(INPUT Opens)
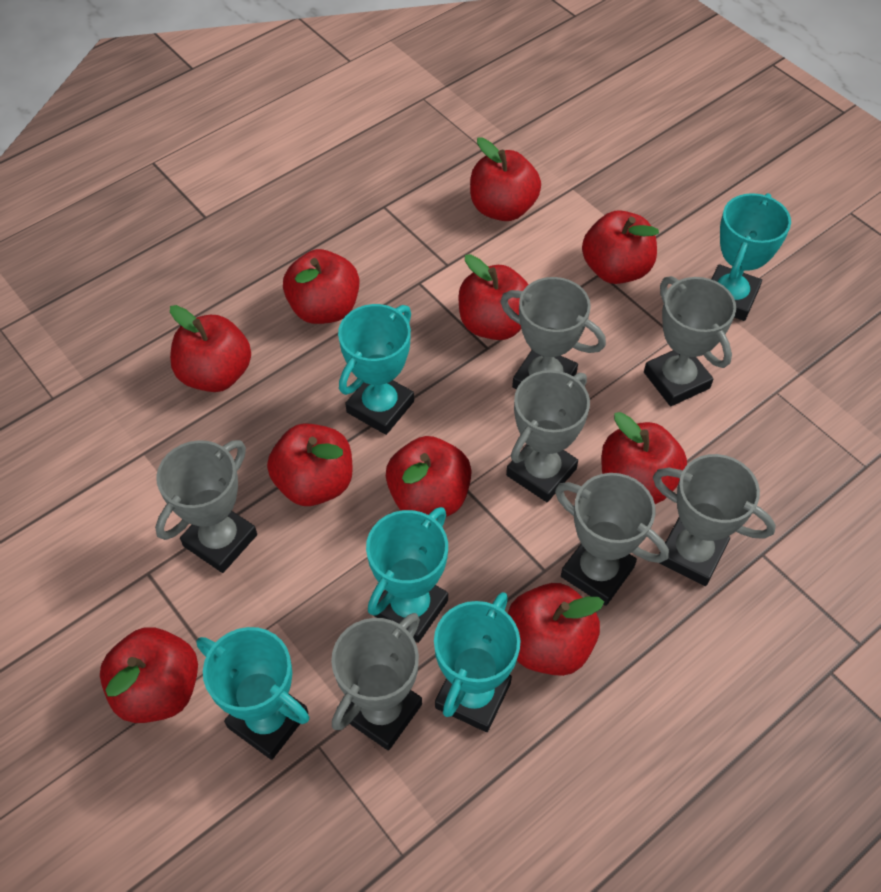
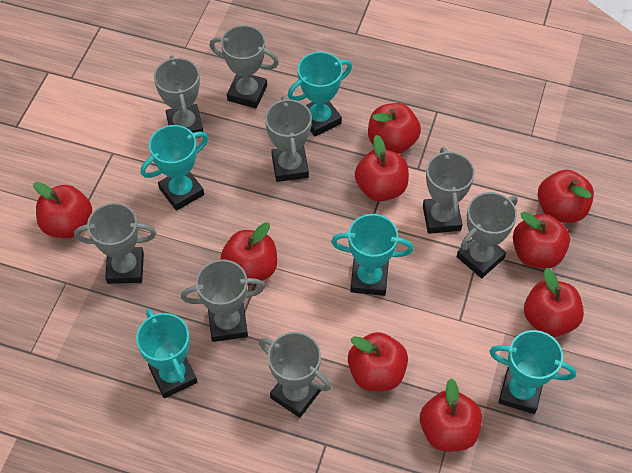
grey trophy: 7 -> 8
red apple: 10 -> 9

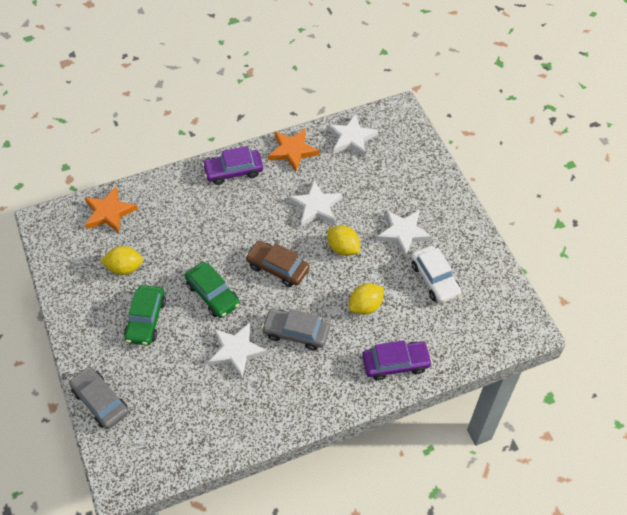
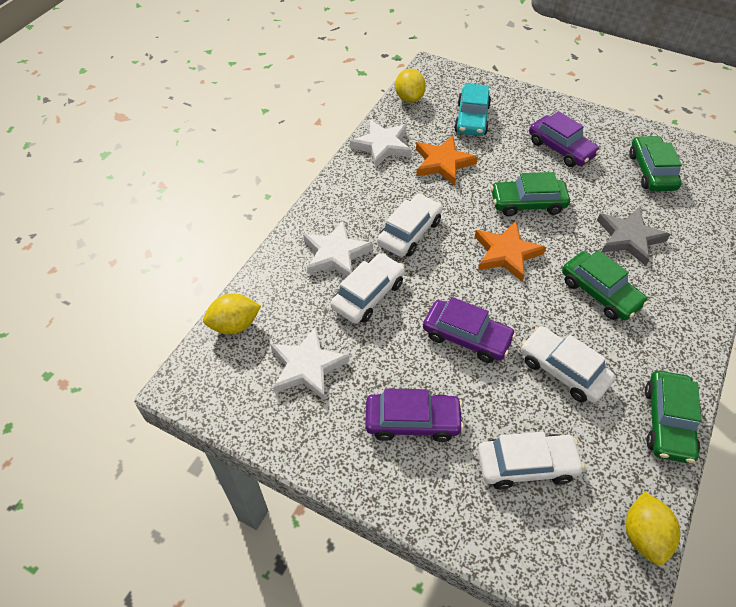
brown car: 1 -> 0
green car: 2 -> 4
grey car: 2 -> 0
grey star: 0 -> 1
purple car: 2 -> 3
turquoise car: 0 -> 1
white car: 1 -> 4
white star: 4 -> 3

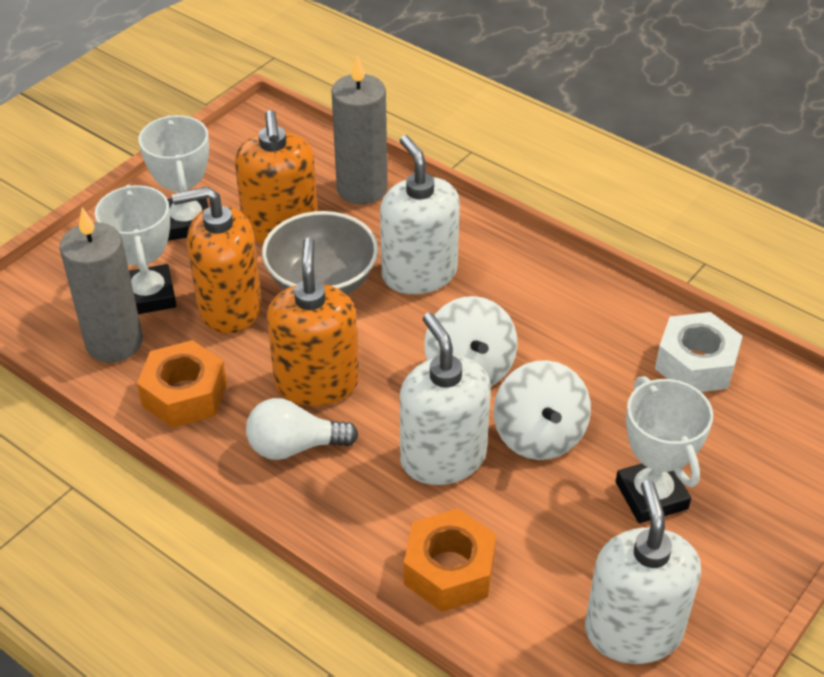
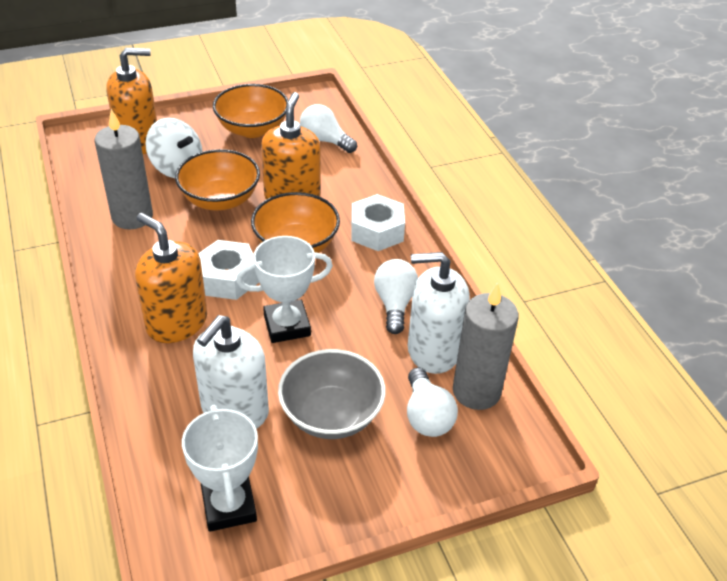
orange bowl: 0 -> 3
orange nut: 2 -> 0
white light bulb: 1 -> 3
white nut: 1 -> 2
white soap dispenser: 3 -> 2
white spinning top: 2 -> 1
white trophy: 3 -> 2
(INPUT Closes)
§ WHAT YOU NEED TO DO:
Beginning with the line that contains "purple car: 2 -> 3" and ending with the final line of the listing, return each line exactly. Omit all pictures.

§ RESPONSE TO THIS TASK:
purple car: 2 -> 3
turquoise car: 0 -> 1
white car: 1 -> 4
white star: 4 -> 3

orange bowl: 0 -> 3
orange nut: 2 -> 0
white light bulb: 1 -> 3
white nut: 1 -> 2
white soap dispenser: 3 -> 2
white spinning top: 2 -> 1
white trophy: 3 -> 2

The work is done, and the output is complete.